Data for this exercise Start Marker

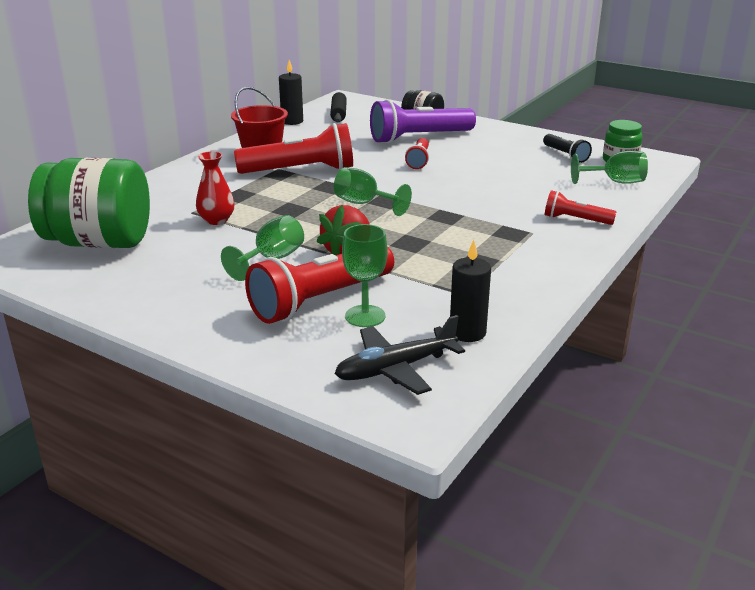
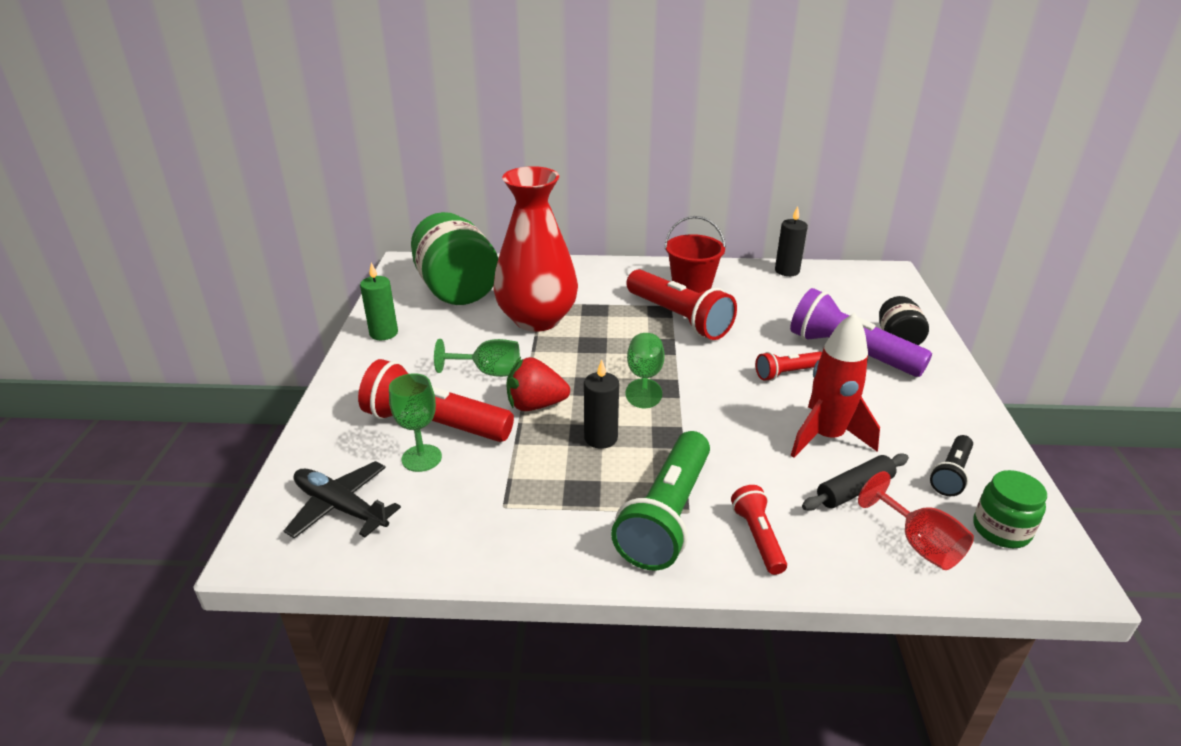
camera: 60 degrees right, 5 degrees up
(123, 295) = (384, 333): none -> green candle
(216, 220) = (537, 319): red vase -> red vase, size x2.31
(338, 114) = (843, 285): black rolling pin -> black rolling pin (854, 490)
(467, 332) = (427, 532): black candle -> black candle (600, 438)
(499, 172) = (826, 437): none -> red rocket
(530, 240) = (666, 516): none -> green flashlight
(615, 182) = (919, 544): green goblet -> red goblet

Data for this exercise End Marker

[Exercise description] An exact copy of the lines from the one containing "(216, 220) = (537, 319): red" through the end of the data above is the whole answer.

[Result]
(216, 220) = (537, 319): red vase -> red vase, size x2.31
(338, 114) = (843, 285): black rolling pin -> black rolling pin (854, 490)
(467, 332) = (427, 532): black candle -> black candle (600, 438)
(499, 172) = (826, 437): none -> red rocket
(530, 240) = (666, 516): none -> green flashlight
(615, 182) = (919, 544): green goblet -> red goblet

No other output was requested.